• [ASSIGNED TASK]: Your answer should be the lines of the listing that contain the word "orange".

[EXERCISE DATA — start]

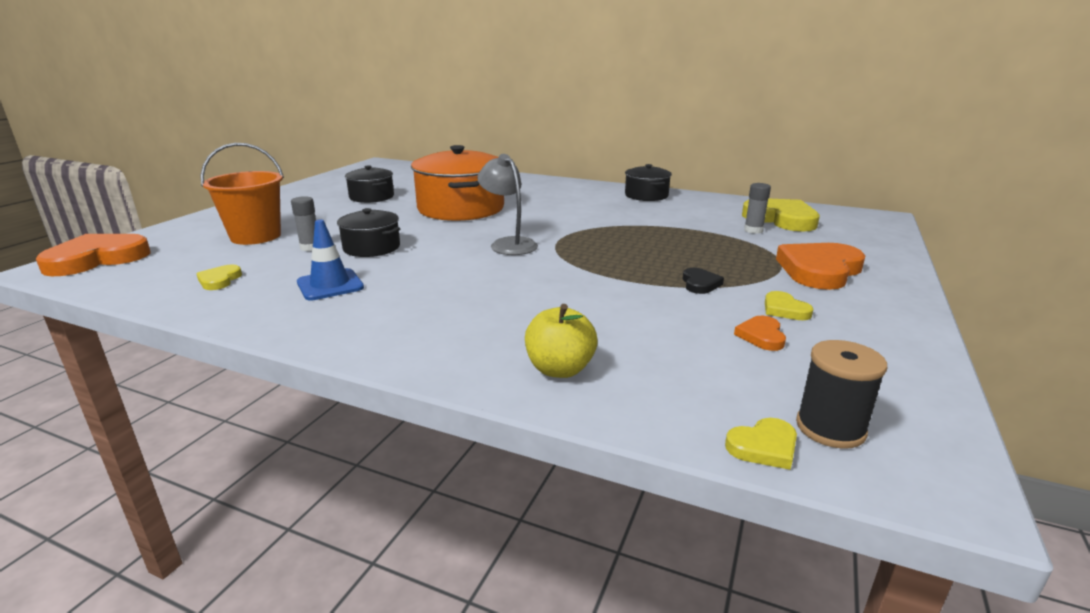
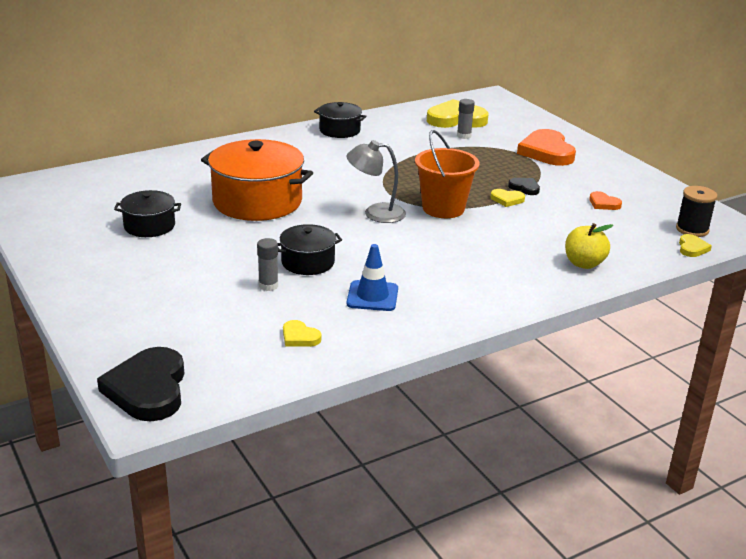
camera: 55 degrees left, 5 degrees up
(97, 259) = (148, 389): orange heart -> black heart
(256, 236) = (195, 303): orange bucket -> orange bucket (443, 208)
(784, 309) = (582, 184): yellow heart -> yellow heart (507, 199)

[EXERCISE DATA — finish]

• [EXPECTED ANSWER]:
(97, 259) = (148, 389): orange heart -> black heart
(256, 236) = (195, 303): orange bucket -> orange bucket (443, 208)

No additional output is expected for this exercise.